■ Object change listings
┏━━

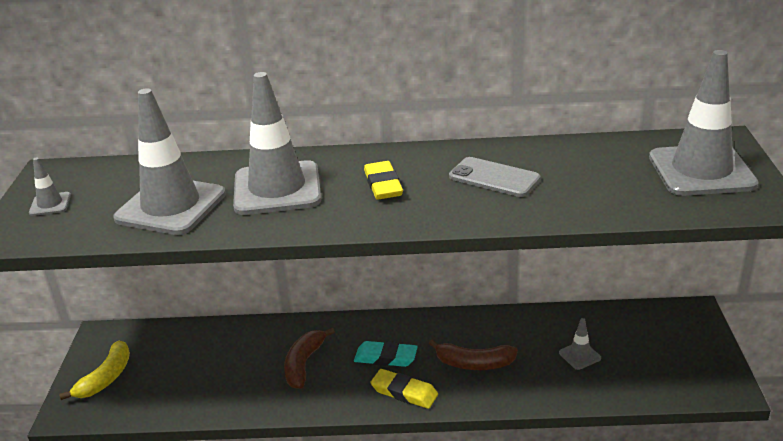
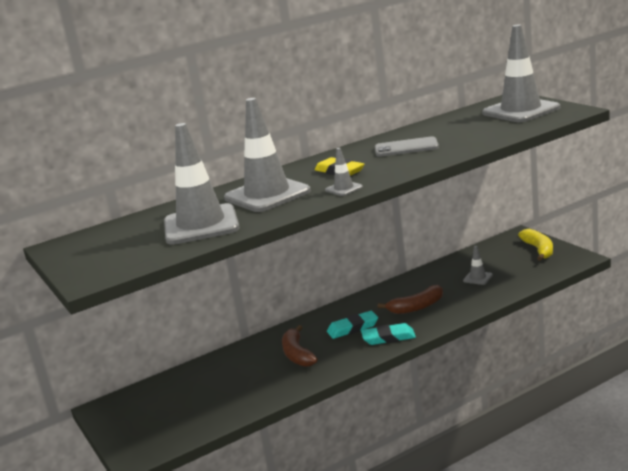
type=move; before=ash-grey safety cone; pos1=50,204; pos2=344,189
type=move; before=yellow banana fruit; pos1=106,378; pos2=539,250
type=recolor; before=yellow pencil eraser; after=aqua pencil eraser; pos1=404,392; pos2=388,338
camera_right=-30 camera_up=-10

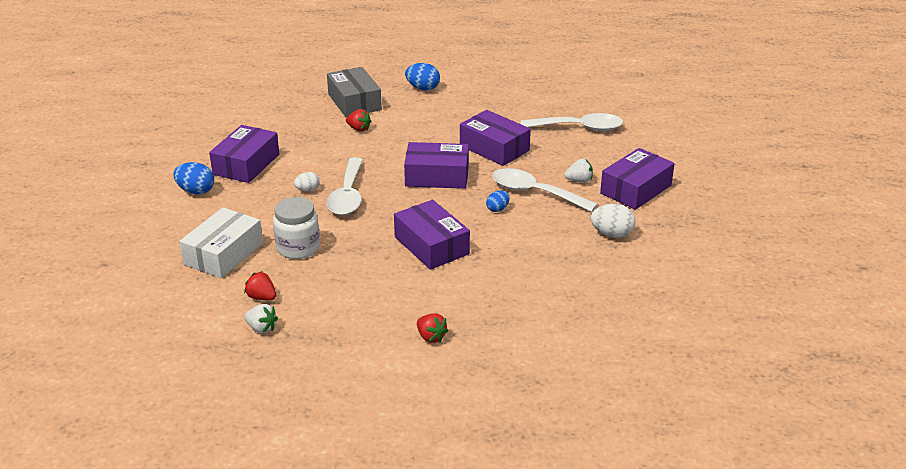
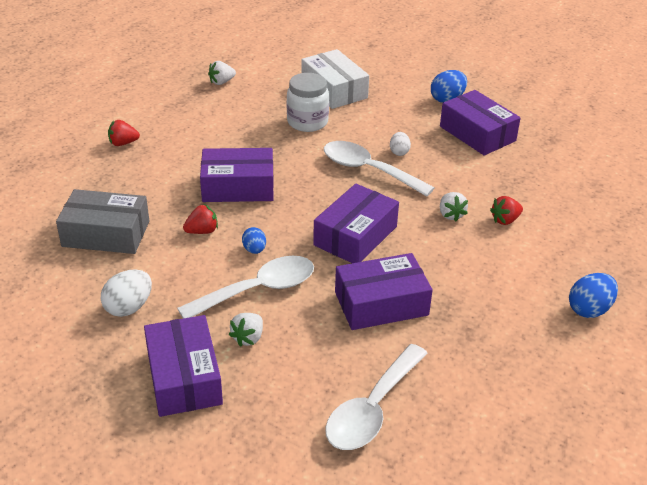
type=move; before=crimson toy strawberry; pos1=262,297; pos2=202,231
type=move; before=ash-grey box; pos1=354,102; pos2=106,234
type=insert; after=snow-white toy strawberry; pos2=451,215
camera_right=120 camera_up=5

┗━━

■ Task statement
Reproduce all of the data exactly, omitting each picture it holds.

■ Result of this exercise
type=move; before=ash-grey safety cone; pos1=50,204; pos2=344,189
type=move; before=yellow banana fruit; pos1=106,378; pos2=539,250
type=recolor; before=yellow pencil eraser; after=aqua pencil eraser; pos1=404,392; pos2=388,338
camera_right=-30 camera_up=-10

type=move; before=crimson toy strawberry; pos1=262,297; pos2=202,231
type=move; before=ash-grey box; pos1=354,102; pos2=106,234
type=insert; after=snow-white toy strawberry; pos2=451,215
camera_right=120 camera_up=5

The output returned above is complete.